(Data extracted from a collection)
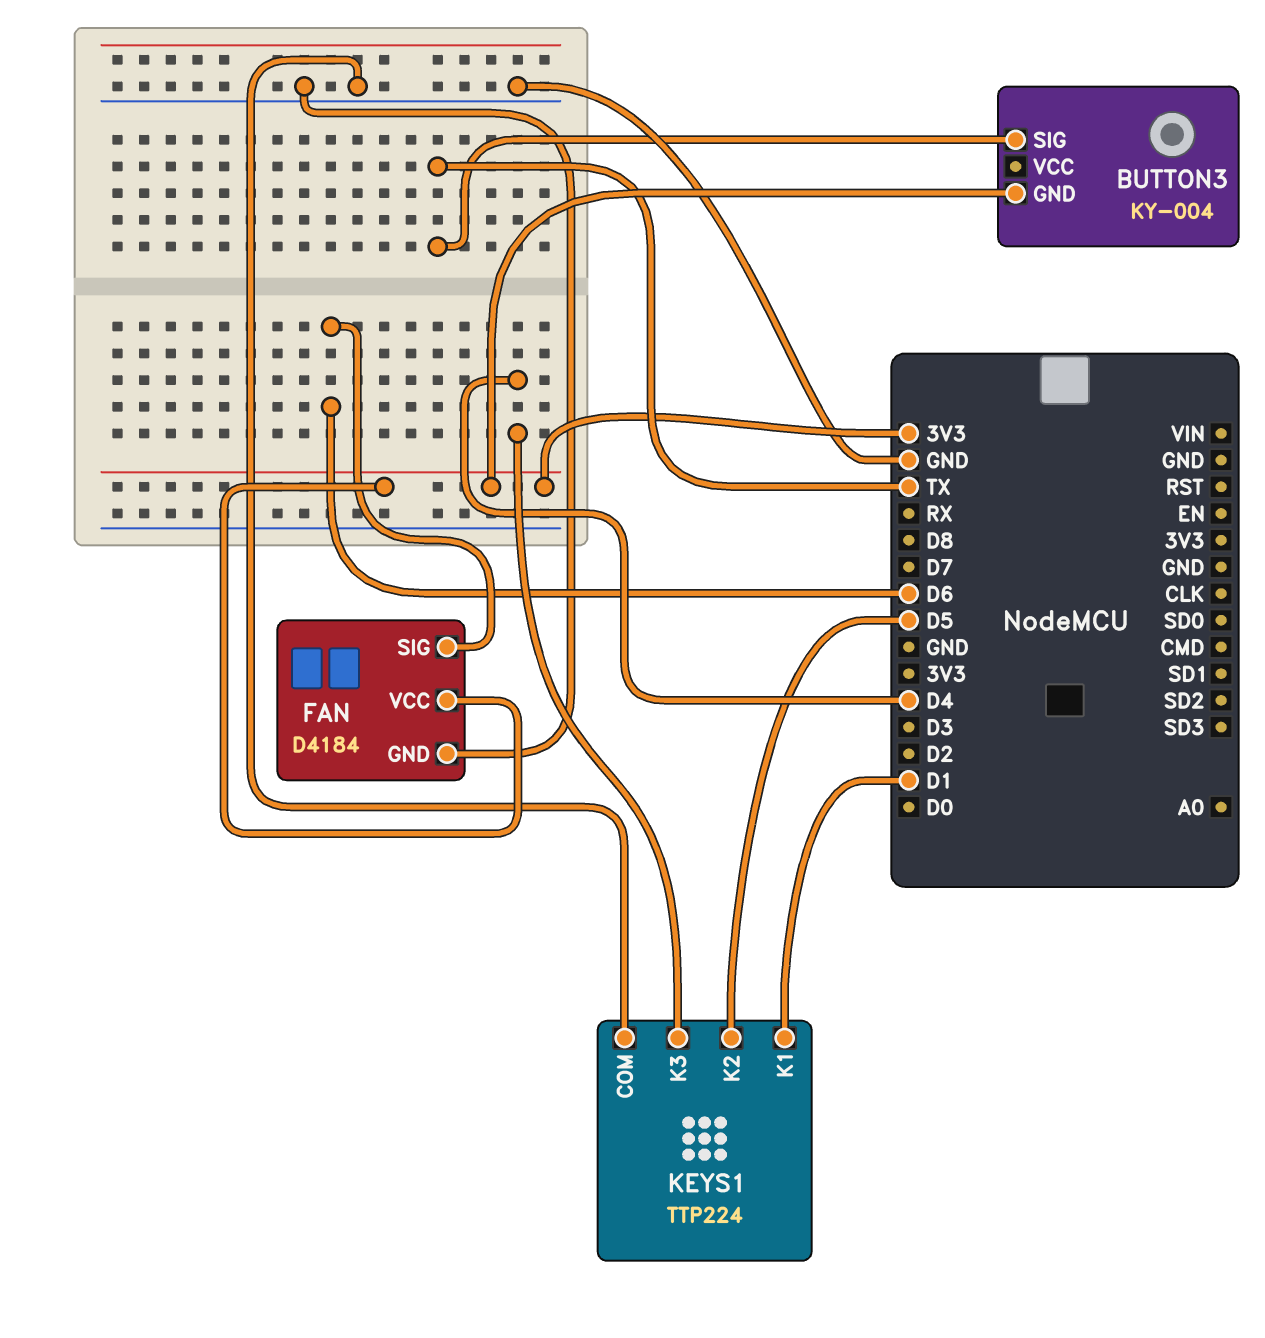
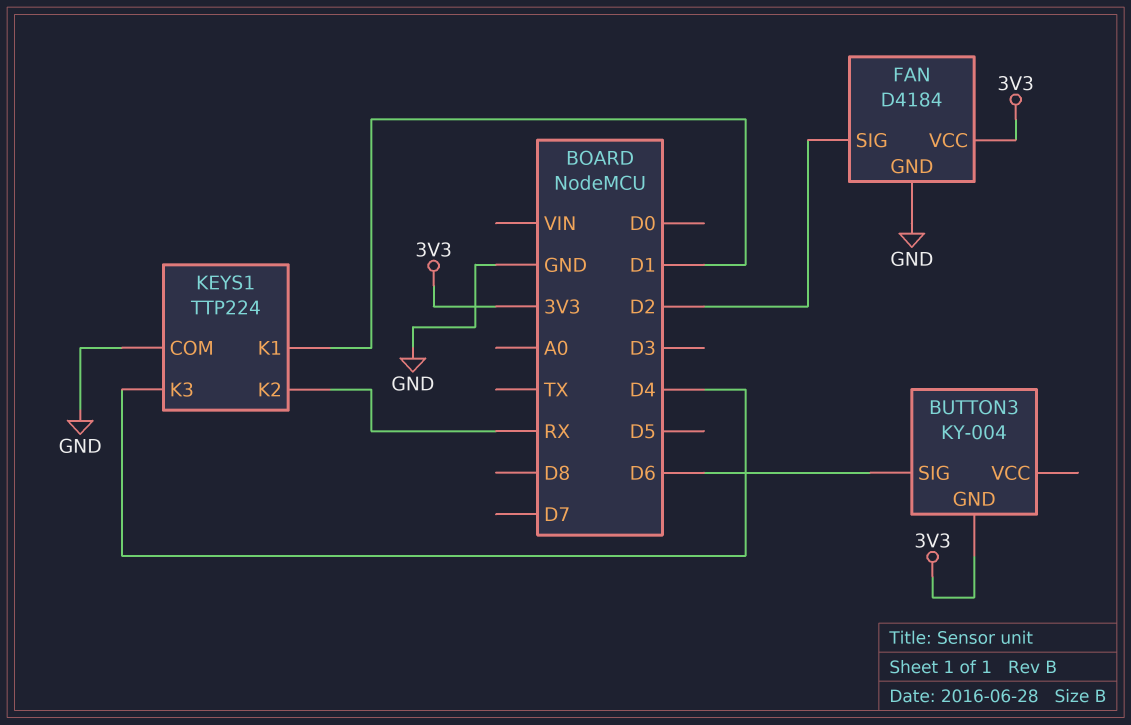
BUTTON3 pin SIG: TX -> D6
FAN pin SIG: D6 -> D2
KEYS1 pin K2: D5 -> RX

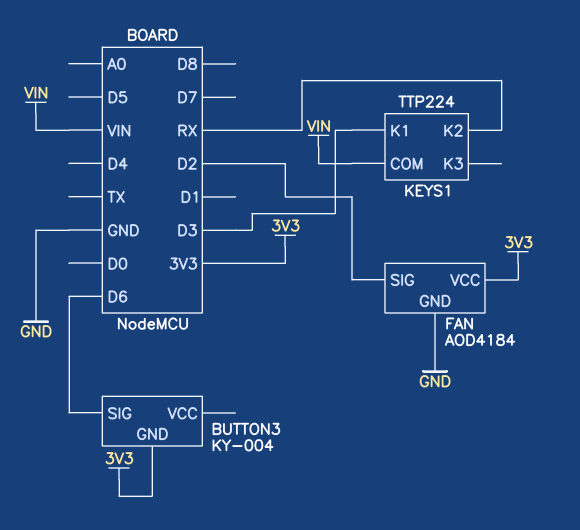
FAN: D4184 -> AOD4184
KEYS1 pin COM: GND -> VIN
KEYS1 pin K1: D1 -> D3
KEYS1 pin K3: D4 -> none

WHAT YOU WILL DO: Without the pictures, restate all the entries above exactly.

RESPONSE:
BUTTON3 pin SIG: TX -> D6
FAN pin SIG: D6 -> D2
KEYS1 pin K2: D5 -> RX

FAN: D4184 -> AOD4184
KEYS1 pin COM: GND -> VIN
KEYS1 pin K1: D1 -> D3
KEYS1 pin K3: D4 -> none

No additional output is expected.